DATA SHOWN

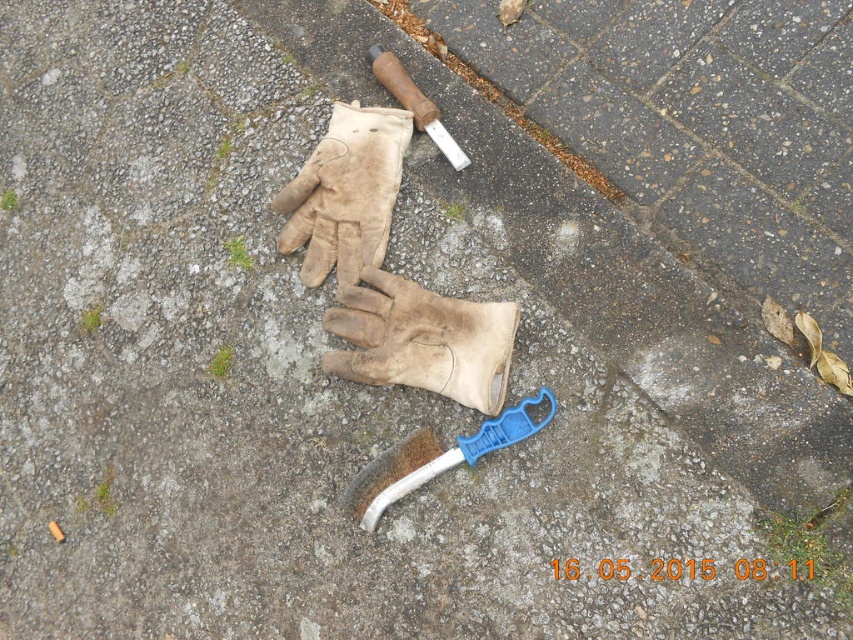
Question: Does leather at center appear on the right side of wooden handle knife at upper center?

Choices:
 (A) yes
 (B) no

Answer: (B)

Question: Which point appears farthest from the camera in this image?

Choices:
 (A) (529, 412)
 (B) (430, 113)

Answer: (B)

Question: Is leather gloves at center behind wooden handle knife at upper center?

Choices:
 (A) yes
 (B) no

Answer: (B)

Question: Among these points, which one is farthest from the camera?

Choices:
 (A) (416, 355)
 (B) (386, 502)
 (C) (292, 209)

Answer: (C)

Question: Does leather at center have a lesser width compared to leather gloves at center?

Choices:
 (A) no
 (B) yes

Answer: (A)

Question: Among these objects, which one is nearest to the camera?

Choices:
 (A) leather at center
 (B) wooden handle knife at upper center
 (C) leather gloves at center

Answer: (A)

INSTRUCTIONS TO FOLLOW
Pick out each line in the listing above that contains the word "Does", matching upper and lower case.

RESPONSE AREA
Question: Does leather at center appear on the right side of wooden handle knife at upper center?
Question: Does leather at center have a lesser width compared to leather gloves at center?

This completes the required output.